- [Supplied information]
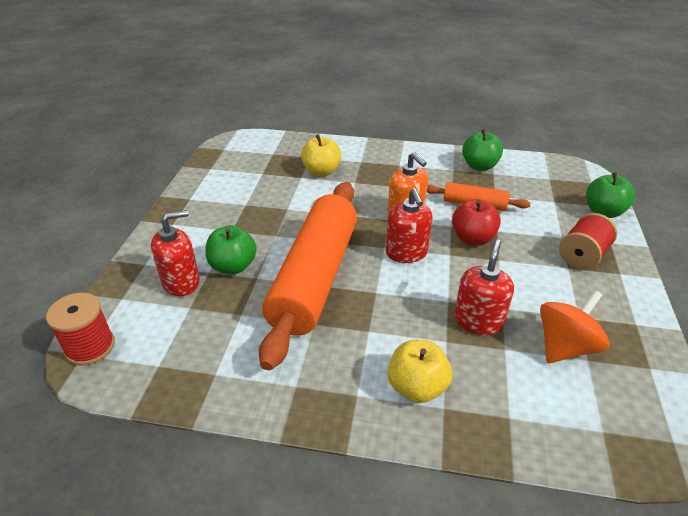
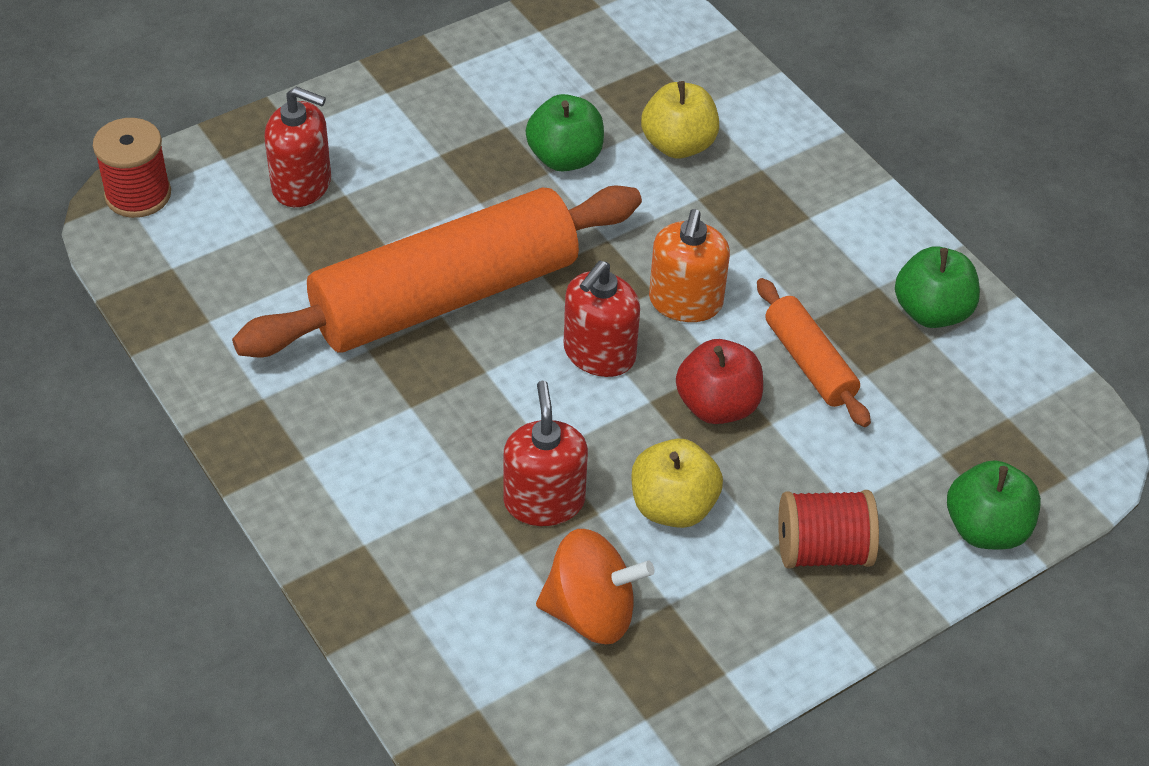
camera: 45 degrees right, 10 degrees up
green apple [206,225,257,274] -> green apple moved to [526,94,604,171]
yellow apple [388,340,452,403] -> yellow apple moved to [631,438,723,528]
red soap dispenser [454,239,514,335] -> red soap dispenser turned 75 degrees counterclockwise [503,381,588,526]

- [What you will do] Every line above is to be returned exactly, with its pictures removed.

- [Solution to this problem]
camera: 45 degrees right, 10 degrees up
green apple [206,225,257,274] -> green apple moved to [526,94,604,171]
yellow apple [388,340,452,403] -> yellow apple moved to [631,438,723,528]
red soap dispenser [454,239,514,335] -> red soap dispenser turned 75 degrees counterclockwise [503,381,588,526]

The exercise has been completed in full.